Material to process -
┌────────

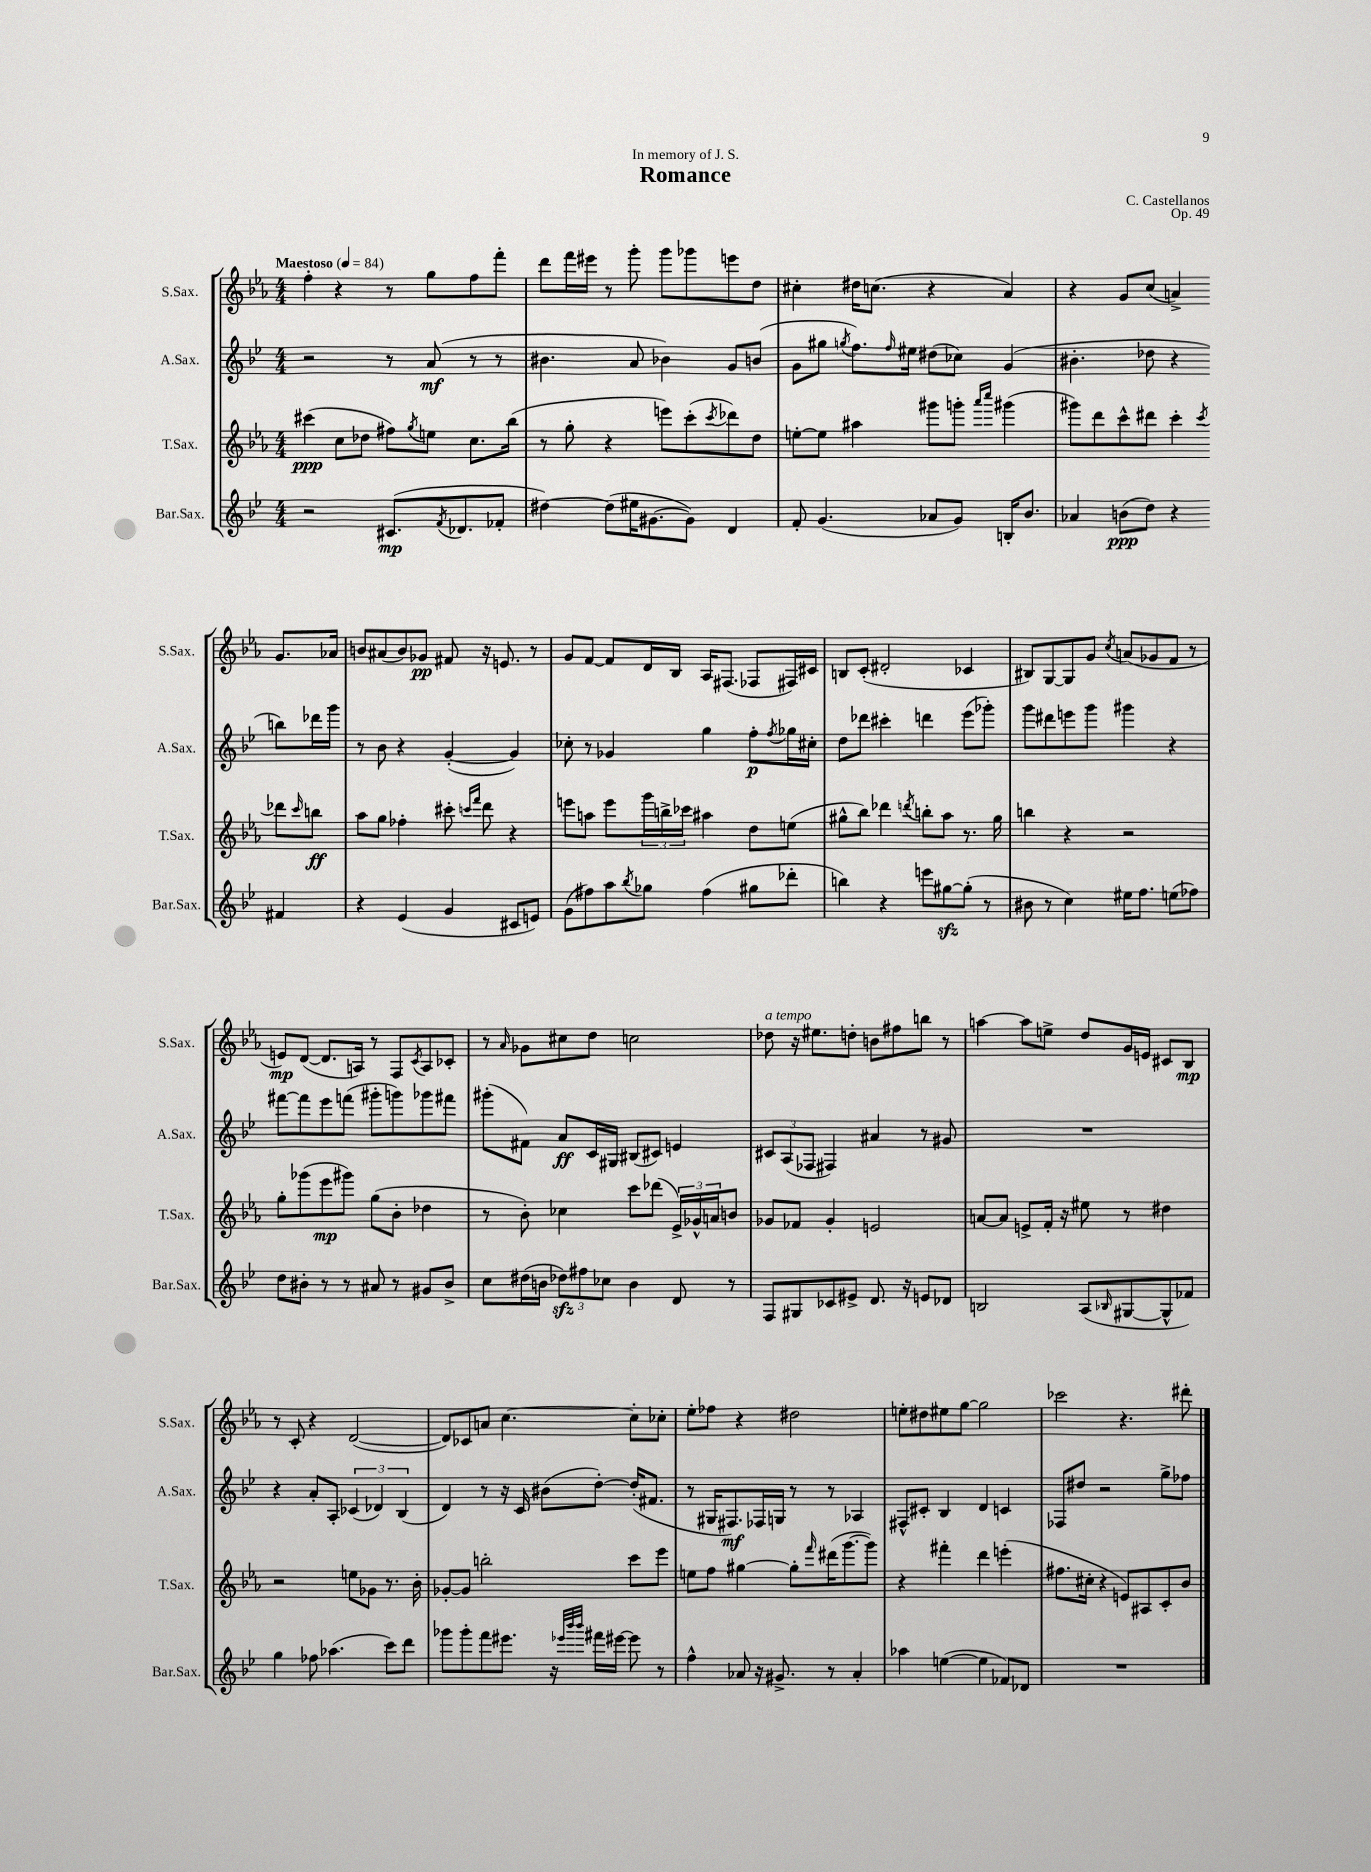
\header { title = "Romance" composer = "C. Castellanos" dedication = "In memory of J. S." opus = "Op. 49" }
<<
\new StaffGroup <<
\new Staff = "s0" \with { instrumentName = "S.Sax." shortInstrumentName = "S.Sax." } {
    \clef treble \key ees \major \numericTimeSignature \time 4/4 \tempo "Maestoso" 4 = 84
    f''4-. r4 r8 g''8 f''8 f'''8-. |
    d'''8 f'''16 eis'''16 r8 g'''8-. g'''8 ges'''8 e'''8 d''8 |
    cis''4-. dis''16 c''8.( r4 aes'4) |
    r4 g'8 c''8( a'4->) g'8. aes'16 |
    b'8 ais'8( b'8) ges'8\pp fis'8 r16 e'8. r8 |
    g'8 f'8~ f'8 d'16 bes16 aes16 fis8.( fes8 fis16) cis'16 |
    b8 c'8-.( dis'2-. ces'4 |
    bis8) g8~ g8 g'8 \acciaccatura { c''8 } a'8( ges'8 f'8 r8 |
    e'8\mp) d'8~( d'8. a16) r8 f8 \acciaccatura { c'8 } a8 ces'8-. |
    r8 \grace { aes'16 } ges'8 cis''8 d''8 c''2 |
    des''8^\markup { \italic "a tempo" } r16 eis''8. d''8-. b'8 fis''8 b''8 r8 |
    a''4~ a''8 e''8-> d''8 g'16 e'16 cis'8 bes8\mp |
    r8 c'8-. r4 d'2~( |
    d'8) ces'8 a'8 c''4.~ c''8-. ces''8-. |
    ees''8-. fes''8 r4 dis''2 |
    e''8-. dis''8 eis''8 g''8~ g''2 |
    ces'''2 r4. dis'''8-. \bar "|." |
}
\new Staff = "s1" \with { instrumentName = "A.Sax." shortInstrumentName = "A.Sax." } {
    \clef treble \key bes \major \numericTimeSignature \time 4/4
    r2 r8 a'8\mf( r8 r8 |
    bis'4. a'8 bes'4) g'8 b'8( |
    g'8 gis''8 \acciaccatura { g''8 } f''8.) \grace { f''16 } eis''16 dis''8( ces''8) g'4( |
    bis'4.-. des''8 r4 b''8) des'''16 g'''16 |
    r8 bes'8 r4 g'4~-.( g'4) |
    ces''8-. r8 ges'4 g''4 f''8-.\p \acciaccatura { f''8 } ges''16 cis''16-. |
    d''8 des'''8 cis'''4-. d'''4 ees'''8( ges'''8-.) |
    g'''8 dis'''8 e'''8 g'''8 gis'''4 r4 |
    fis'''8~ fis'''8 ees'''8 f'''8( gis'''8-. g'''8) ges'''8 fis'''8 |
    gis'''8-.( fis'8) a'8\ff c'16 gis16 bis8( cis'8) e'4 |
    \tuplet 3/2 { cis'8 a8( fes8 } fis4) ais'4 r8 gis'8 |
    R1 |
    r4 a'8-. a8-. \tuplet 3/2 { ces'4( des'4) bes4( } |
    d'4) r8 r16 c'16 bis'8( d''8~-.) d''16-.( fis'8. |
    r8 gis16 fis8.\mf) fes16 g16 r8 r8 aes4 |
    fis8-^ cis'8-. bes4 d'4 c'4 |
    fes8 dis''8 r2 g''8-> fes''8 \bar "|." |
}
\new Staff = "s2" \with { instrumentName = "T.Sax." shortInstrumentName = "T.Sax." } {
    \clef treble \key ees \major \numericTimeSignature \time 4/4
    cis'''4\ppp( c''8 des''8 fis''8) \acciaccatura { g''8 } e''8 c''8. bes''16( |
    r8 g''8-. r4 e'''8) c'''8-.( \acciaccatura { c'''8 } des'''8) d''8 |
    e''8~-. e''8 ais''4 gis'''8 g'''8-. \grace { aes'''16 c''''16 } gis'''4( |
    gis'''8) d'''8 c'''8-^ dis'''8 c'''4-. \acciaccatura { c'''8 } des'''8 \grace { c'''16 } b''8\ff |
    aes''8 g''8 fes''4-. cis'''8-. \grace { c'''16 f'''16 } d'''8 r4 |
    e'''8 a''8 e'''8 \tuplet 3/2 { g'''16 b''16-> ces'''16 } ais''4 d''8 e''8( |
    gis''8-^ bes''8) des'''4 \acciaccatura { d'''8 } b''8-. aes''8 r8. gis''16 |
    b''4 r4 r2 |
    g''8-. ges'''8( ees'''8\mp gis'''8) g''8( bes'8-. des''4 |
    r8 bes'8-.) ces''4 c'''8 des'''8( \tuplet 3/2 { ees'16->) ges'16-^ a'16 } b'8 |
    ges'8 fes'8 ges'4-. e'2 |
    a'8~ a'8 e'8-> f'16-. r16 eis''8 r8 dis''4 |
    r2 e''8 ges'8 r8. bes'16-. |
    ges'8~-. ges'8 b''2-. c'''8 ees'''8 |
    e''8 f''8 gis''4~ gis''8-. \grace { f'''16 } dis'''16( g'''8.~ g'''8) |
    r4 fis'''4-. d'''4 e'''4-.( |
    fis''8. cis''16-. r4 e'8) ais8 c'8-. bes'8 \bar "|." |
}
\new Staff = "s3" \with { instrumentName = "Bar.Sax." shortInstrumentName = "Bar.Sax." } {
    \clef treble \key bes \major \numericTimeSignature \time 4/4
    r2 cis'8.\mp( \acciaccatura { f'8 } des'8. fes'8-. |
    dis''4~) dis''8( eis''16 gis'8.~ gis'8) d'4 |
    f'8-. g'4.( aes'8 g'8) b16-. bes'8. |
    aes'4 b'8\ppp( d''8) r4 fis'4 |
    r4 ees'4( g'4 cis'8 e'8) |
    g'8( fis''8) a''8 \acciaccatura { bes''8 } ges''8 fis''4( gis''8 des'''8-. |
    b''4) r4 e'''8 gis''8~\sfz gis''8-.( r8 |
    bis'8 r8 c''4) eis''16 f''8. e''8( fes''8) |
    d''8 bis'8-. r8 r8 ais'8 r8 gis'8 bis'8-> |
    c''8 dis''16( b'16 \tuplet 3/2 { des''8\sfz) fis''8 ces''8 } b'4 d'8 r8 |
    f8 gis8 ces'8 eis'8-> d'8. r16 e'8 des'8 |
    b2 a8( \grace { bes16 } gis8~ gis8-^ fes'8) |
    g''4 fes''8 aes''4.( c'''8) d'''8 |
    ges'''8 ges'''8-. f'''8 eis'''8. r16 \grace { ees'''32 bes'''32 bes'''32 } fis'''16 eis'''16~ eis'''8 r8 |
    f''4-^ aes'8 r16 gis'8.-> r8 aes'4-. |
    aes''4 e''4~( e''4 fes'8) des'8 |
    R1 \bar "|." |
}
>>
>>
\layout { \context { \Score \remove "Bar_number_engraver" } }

└────────
┌────────

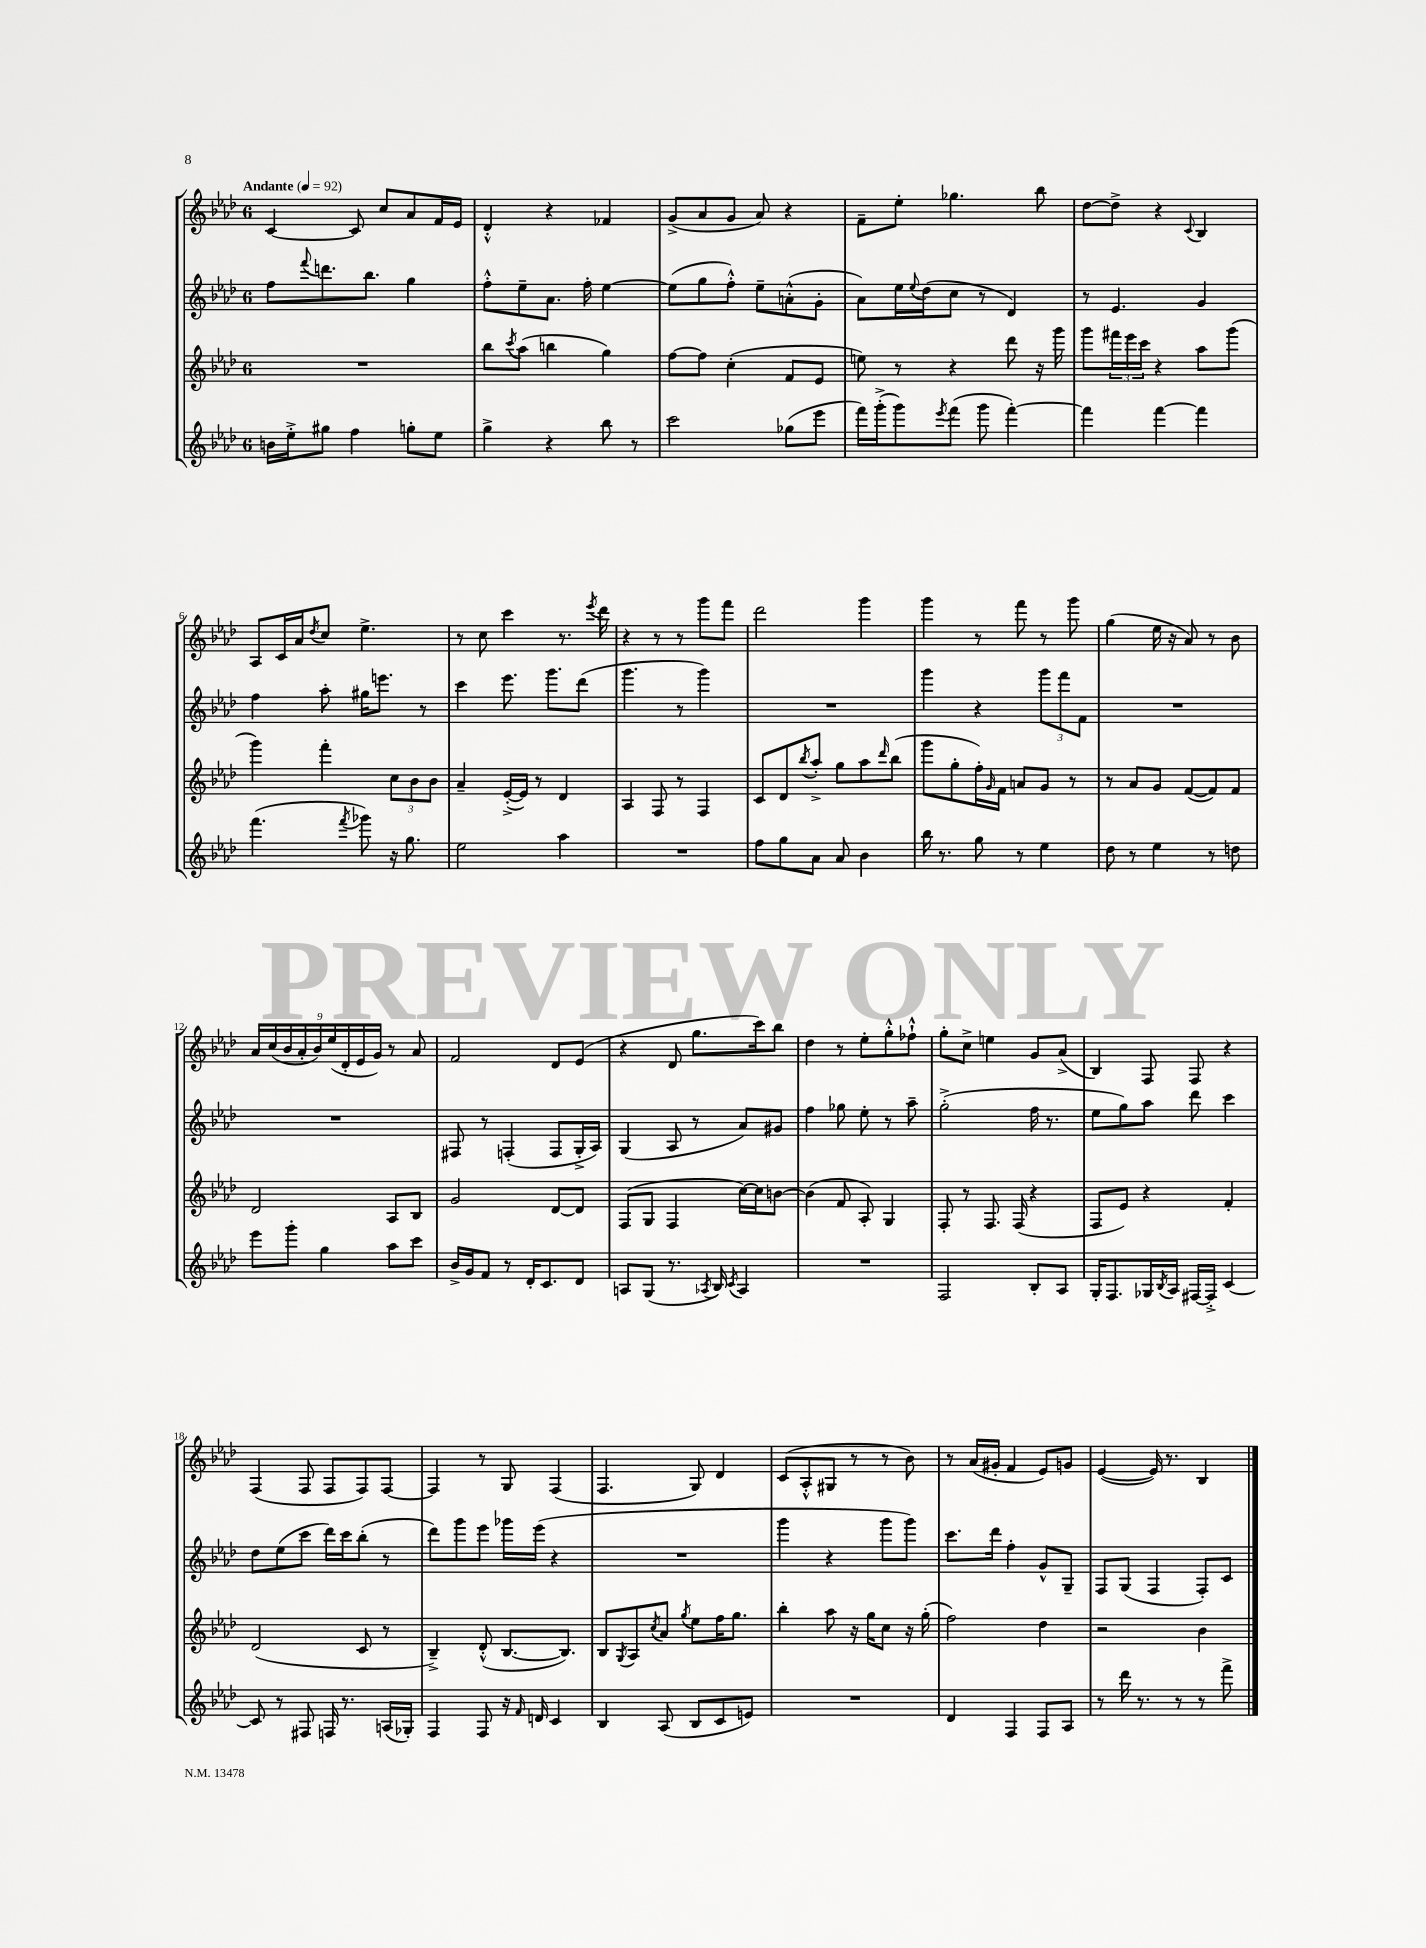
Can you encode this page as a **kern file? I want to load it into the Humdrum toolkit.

└────────

What the exercise asks -
Return every line of the material above that contains the string "instrumentName", matching case exactly.

Exercise answer -
\new Staff = "s0" \with { instrumentName = "S.Sax." shortInstrumentName = "S.Sax." } {
\new Staff = "s1" \with { instrumentName = "A.Sax." shortInstrumentName = "A.Sax." } {
\new Staff = "s2" \with { instrumentName = "T.Sax." shortInstrumentName = "T.Sax." } {
\new Staff = "s3" \with { instrumentName = "Bar.Sax." shortInstrumentName = "Bar.Sax." } {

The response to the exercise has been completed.